WRITTEN TASK:
Once the pictures are removed, output the remaining entries exactly as given.

Object state change records:
__________
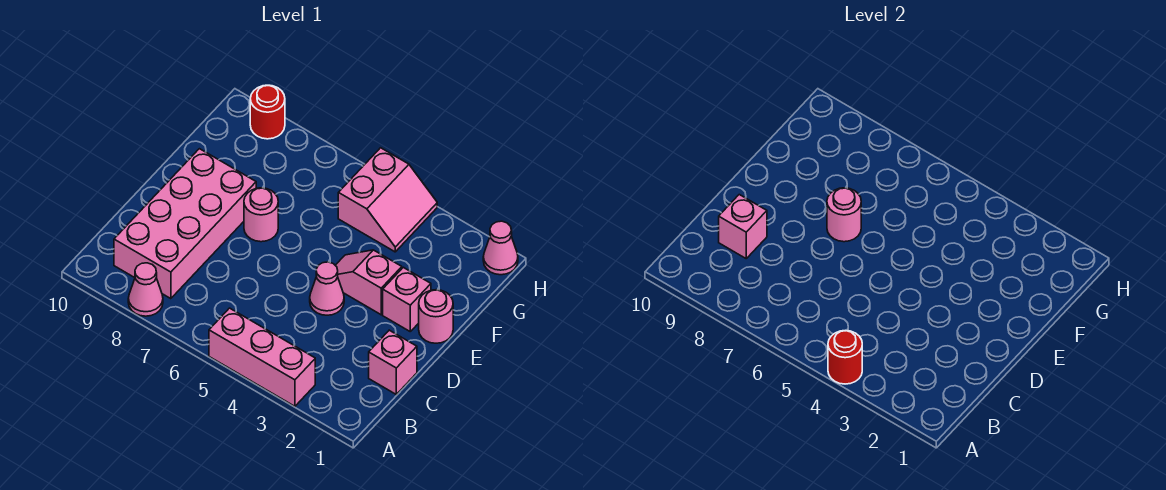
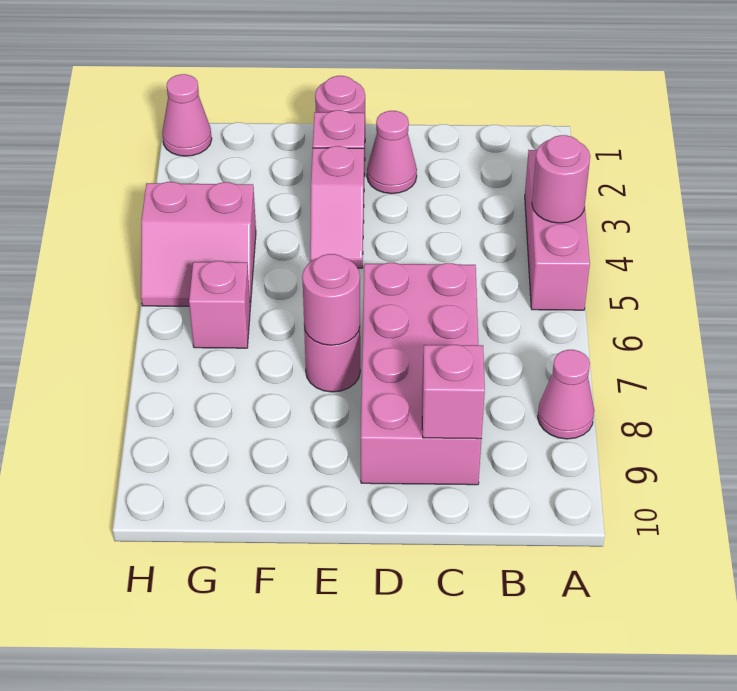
red 1x1 round brick [828,330,862,384] -> pink 1x1 round brick [532,135,590,223]
pink 2x4 brick [114,149,256,299] -> pink 2x4 brick turned to [361,263,481,485]
pink 1x1 brick [369,330,417,394] -> pink 1x1 brick moved to [189,261,250,348]
pink 1x1 cone [310,262,344,315] -> pink 1x1 cone moved to [367,111,417,194]
pink 2x2 slope [338,148,437,252] -> pink 2x2 slope turned to [141,182,256,306]
red 1x1 round brick [250,85,285,139] -> none

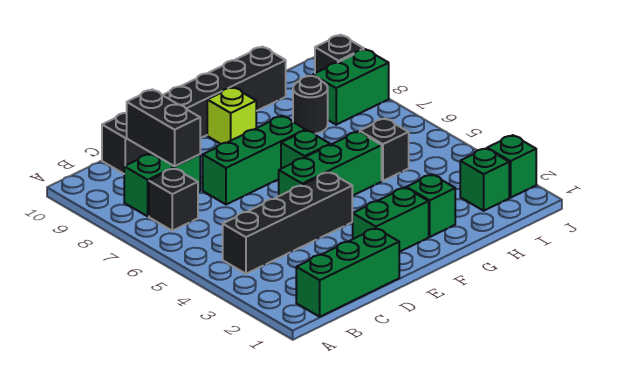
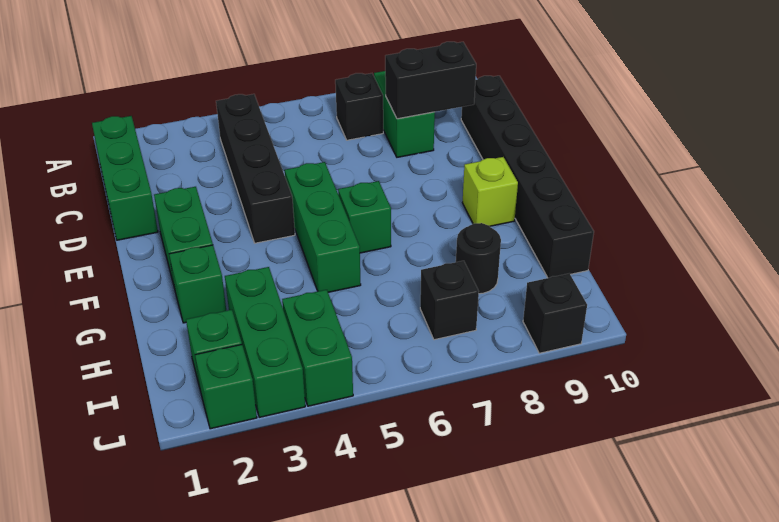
green 1x3 brick [203,116,306,205] -> green 1x3 brick moved to [225,267,305,417]
black 1x1 brick [360,118,409,181] -> black 1x1 brick moved to [420,261,479,340]
green 1x2 brick [313,49,389,125] -> green 1x2 brick moved to [282,290,353,406]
__________
ANSWER TO THE EXERCISE:
red 1x1 round brick [828,330,862,384] -> pink 1x1 round brick [532,135,590,223]
pink 2x4 brick [114,149,256,299] -> pink 2x4 brick turned to [361,263,481,485]
pink 1x1 brick [369,330,417,394] -> pink 1x1 brick moved to [189,261,250,348]
pink 1x1 cone [310,262,344,315] -> pink 1x1 cone moved to [367,111,417,194]
pink 2x2 slope [338,148,437,252] -> pink 2x2 slope turned to [141,182,256,306]
red 1x1 round brick [250,85,285,139] -> none

green 1x3 brick [203,116,306,205] -> green 1x3 brick moved to [225,267,305,417]
black 1x1 brick [360,118,409,181] -> black 1x1 brick moved to [420,261,479,340]
green 1x2 brick [313,49,389,125] -> green 1x2 brick moved to [282,290,353,406]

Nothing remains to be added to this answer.